> DATASET RECORDS:
*** Block opens ***

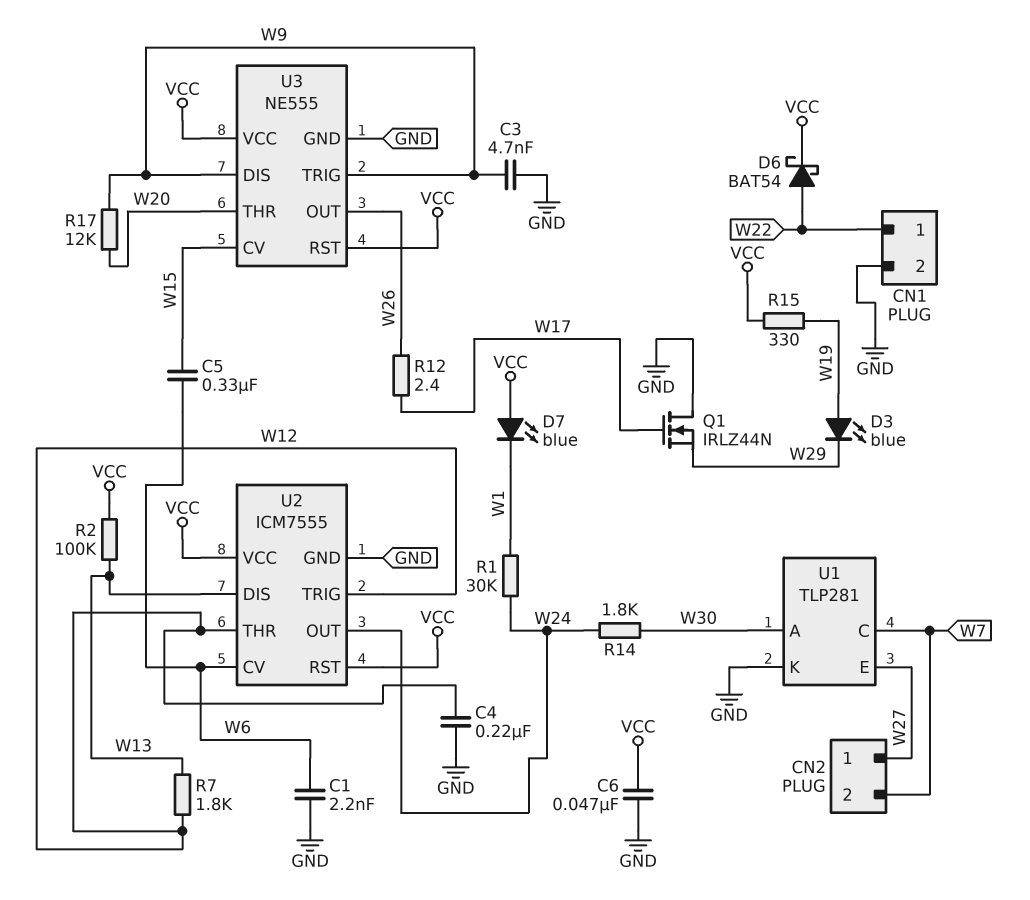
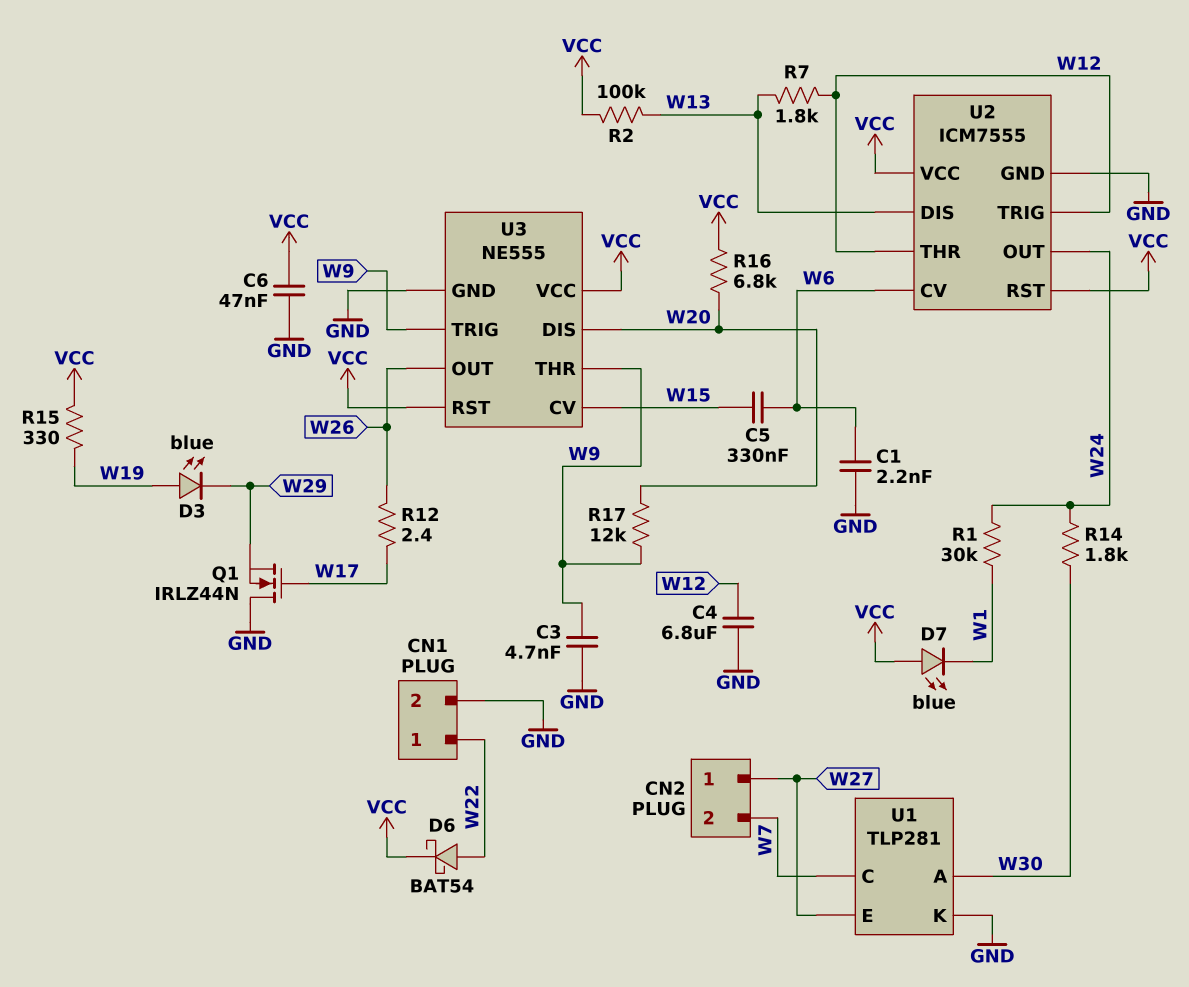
C4: 220nF (GND, W12) -> 6.8uF (GND, W12)
R16: none -> 6.8k (VCC, W20)
U3 pin DIS: W9 -> W20
U3 pin THR: W20 -> W9

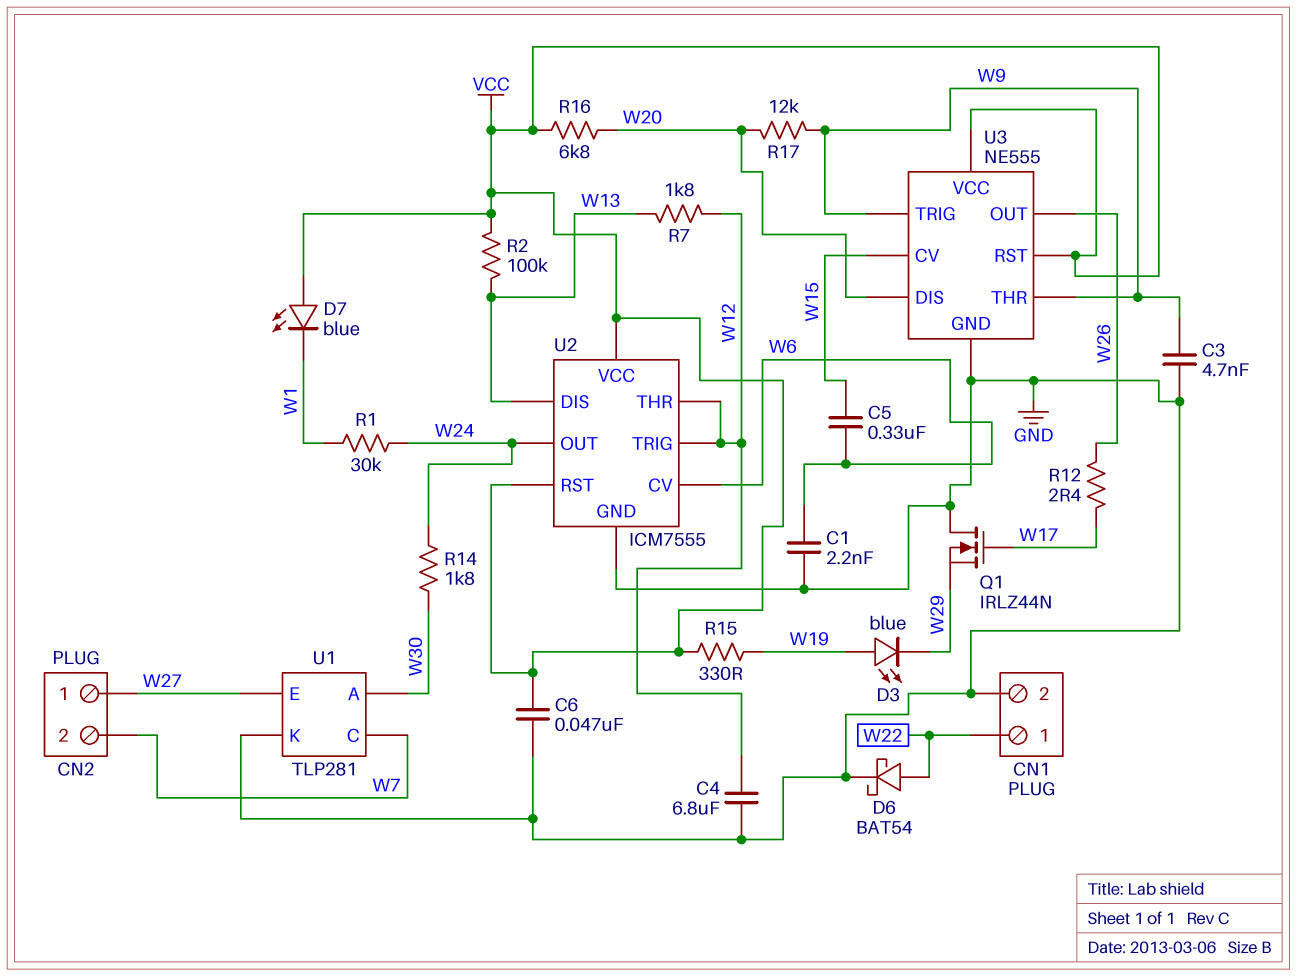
D6: schottky BAT54 (A W22, K VCC) -> schottky BAT54 (A W22, K GND)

*** Block closes ***

> TASK DESCRIPTION: The full listing, reproduced exactly and without pictures, is the expected output.

> ANSWER FOR THE TASK:
C4: 220nF (GND, W12) -> 6.8uF (GND, W12)
R16: none -> 6.8k (VCC, W20)
U3 pin DIS: W9 -> W20
U3 pin THR: W20 -> W9

D6: schottky BAT54 (A W22, K VCC) -> schottky BAT54 (A W22, K GND)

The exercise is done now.